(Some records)
★ ★ ★ ★ ★

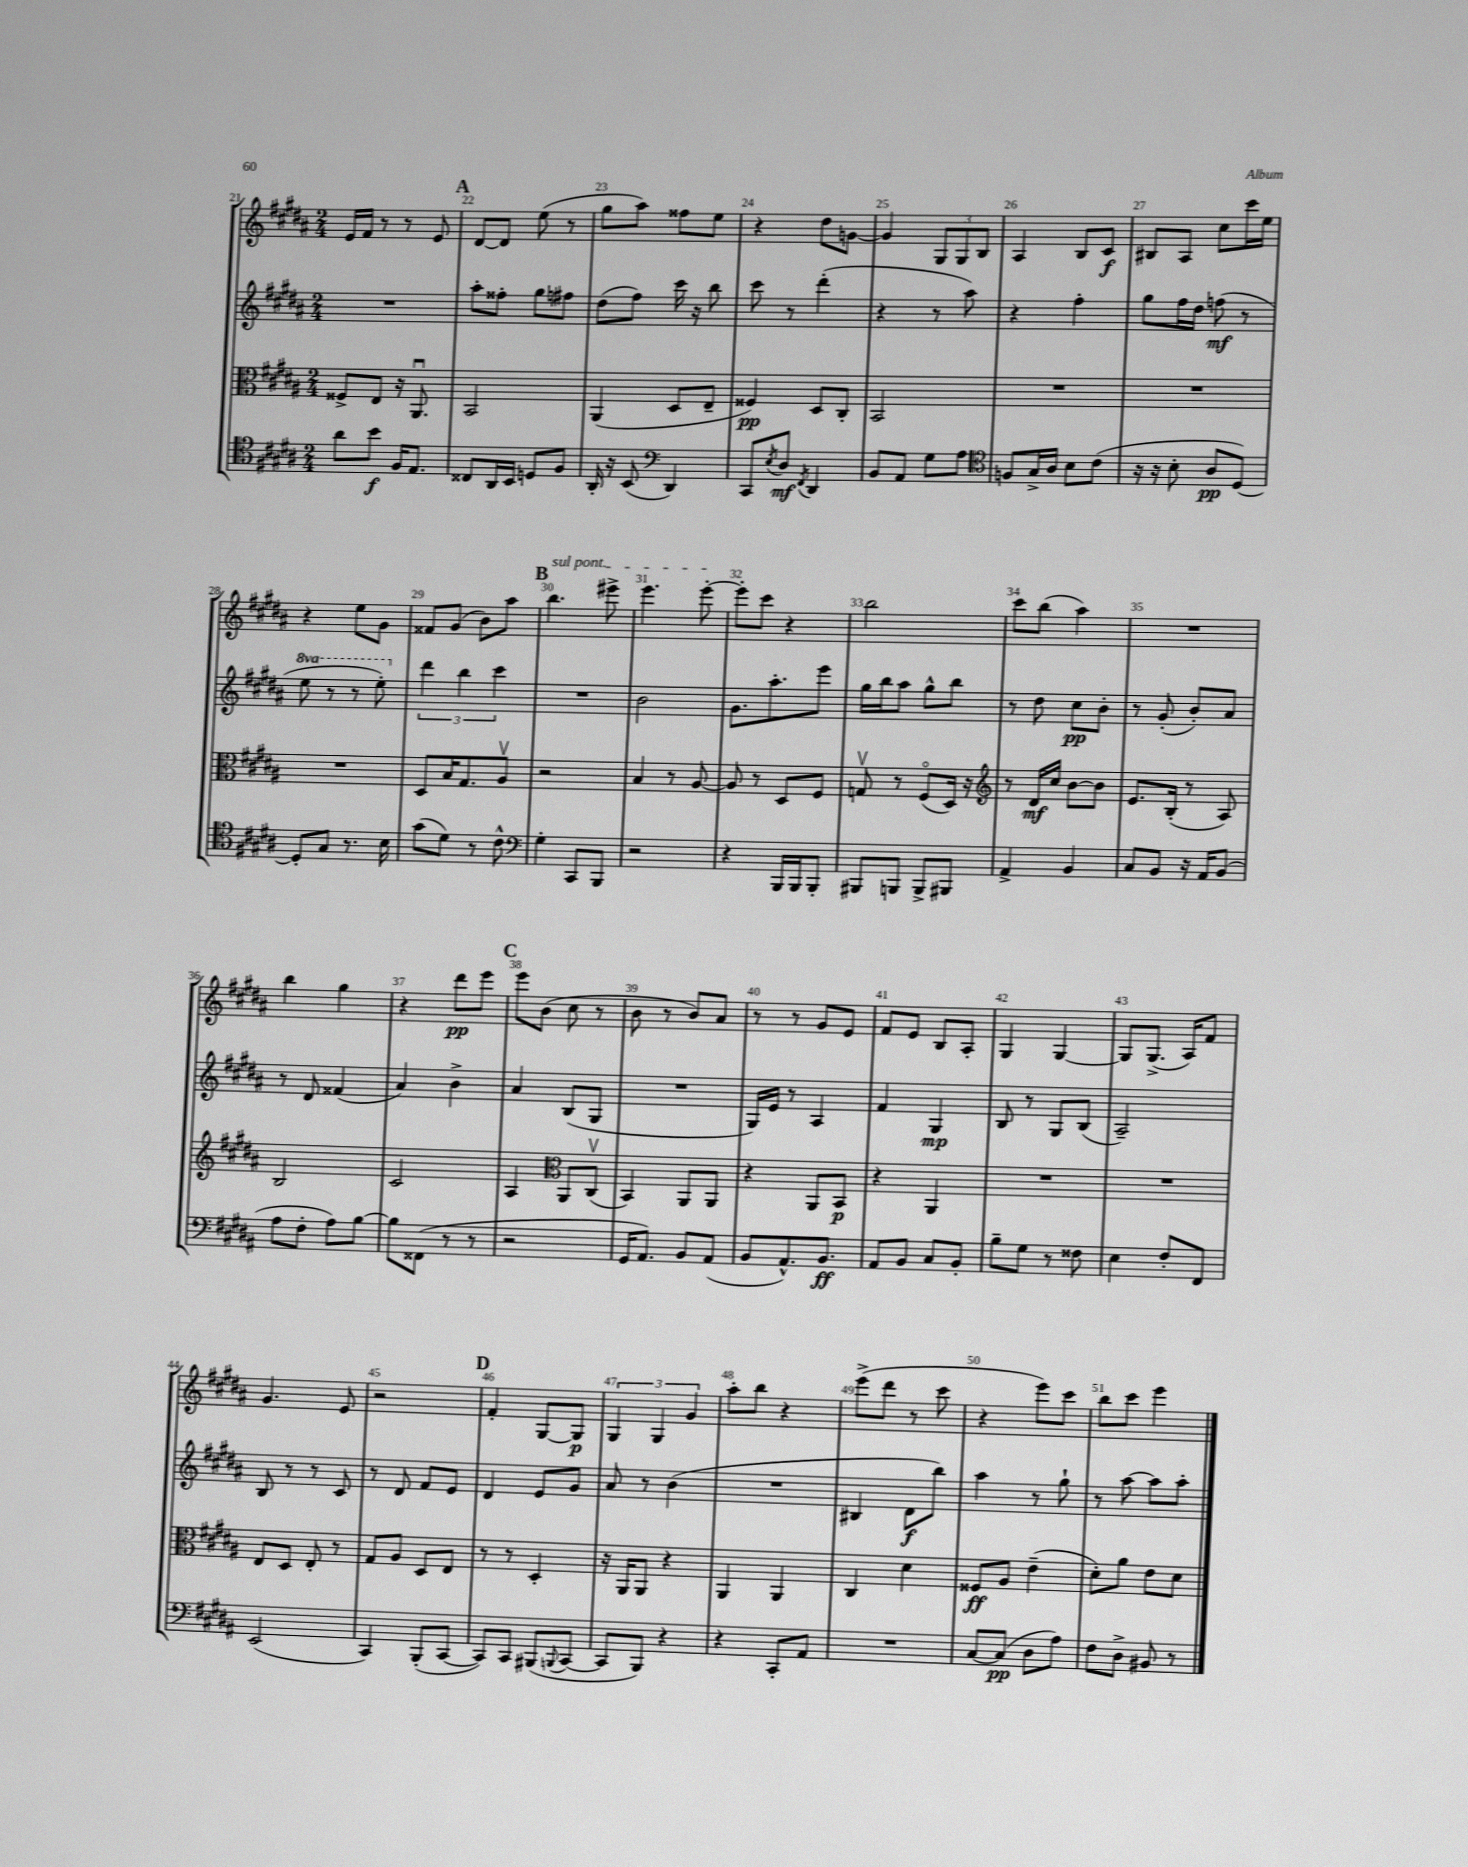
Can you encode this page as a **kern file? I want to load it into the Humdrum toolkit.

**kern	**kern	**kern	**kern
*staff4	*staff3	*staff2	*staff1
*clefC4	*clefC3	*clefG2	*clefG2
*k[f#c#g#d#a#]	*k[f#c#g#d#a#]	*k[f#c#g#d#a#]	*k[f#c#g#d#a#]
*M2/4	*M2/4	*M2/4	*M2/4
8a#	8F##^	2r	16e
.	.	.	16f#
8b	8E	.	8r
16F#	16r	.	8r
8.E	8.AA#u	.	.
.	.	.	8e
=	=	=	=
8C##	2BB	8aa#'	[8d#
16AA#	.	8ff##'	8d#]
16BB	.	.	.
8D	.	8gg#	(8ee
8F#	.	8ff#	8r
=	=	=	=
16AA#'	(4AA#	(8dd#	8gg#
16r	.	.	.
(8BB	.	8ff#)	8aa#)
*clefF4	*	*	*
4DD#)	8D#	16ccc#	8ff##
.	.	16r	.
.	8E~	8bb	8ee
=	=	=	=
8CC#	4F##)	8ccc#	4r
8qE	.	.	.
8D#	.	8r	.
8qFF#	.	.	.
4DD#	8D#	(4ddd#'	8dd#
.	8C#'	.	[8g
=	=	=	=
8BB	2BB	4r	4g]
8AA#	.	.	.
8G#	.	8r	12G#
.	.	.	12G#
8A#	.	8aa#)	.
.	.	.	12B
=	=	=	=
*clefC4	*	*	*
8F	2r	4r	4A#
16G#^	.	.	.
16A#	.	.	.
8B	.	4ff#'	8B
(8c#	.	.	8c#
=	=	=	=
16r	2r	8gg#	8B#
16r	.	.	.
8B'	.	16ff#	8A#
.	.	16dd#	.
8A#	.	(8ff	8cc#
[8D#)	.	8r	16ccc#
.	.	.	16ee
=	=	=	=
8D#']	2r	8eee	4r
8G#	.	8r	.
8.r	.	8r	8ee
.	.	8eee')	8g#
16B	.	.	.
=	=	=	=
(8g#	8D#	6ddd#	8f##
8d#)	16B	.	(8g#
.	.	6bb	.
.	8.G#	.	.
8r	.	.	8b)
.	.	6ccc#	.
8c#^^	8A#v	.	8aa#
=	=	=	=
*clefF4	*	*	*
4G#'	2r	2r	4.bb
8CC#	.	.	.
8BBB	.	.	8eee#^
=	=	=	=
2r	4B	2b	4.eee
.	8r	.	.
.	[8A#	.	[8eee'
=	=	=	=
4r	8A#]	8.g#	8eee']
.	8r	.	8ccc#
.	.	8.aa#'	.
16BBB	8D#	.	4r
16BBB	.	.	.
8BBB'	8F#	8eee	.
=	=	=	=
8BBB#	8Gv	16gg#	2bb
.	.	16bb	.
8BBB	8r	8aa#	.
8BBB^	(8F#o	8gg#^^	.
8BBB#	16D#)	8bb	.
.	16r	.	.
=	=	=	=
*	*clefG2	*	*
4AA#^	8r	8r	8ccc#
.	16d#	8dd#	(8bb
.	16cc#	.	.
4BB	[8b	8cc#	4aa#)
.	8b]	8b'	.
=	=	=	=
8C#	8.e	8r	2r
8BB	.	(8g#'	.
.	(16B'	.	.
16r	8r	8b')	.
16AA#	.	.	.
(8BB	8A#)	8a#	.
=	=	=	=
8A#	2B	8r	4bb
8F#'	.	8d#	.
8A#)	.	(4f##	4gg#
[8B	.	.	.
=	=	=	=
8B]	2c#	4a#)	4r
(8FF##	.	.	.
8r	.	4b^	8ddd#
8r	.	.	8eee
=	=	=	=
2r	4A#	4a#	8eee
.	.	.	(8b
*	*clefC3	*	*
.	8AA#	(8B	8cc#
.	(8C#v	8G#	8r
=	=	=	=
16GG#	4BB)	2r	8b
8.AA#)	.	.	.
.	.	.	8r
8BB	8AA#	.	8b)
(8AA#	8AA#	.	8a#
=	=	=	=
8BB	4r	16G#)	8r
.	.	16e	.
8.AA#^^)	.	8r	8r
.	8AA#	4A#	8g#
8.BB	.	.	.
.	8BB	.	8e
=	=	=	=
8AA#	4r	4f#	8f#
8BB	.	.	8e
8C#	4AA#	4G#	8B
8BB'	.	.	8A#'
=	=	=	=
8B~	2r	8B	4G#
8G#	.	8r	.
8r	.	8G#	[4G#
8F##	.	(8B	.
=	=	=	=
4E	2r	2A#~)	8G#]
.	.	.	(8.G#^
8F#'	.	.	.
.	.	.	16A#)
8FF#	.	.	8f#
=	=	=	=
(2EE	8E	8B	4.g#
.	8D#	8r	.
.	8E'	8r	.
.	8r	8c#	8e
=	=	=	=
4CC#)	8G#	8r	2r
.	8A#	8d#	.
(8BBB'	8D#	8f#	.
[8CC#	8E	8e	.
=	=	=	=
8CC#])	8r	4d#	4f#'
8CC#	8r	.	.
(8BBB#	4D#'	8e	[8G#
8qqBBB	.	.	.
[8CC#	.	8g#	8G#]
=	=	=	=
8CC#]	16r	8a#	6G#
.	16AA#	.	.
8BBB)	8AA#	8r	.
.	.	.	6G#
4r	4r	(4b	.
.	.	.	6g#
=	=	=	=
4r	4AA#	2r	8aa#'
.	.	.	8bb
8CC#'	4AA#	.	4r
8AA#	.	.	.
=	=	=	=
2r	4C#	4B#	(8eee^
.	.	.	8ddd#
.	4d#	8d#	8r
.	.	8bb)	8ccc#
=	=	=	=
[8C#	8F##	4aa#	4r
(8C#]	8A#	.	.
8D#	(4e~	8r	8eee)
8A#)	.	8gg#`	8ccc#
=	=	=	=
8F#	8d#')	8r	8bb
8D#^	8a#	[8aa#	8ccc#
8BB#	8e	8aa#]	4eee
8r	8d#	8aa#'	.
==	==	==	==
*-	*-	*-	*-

★ ★ ★ ★ ★

• **Objective**
Locate every line in the entries above that contains the string "kern", and copy each of those lines. Case counts.

• **Exercise solution**
Can you encode this page as a **kern file? I want to load it into the Humdrum toolkit.
**kern	**kern	**kern	**kern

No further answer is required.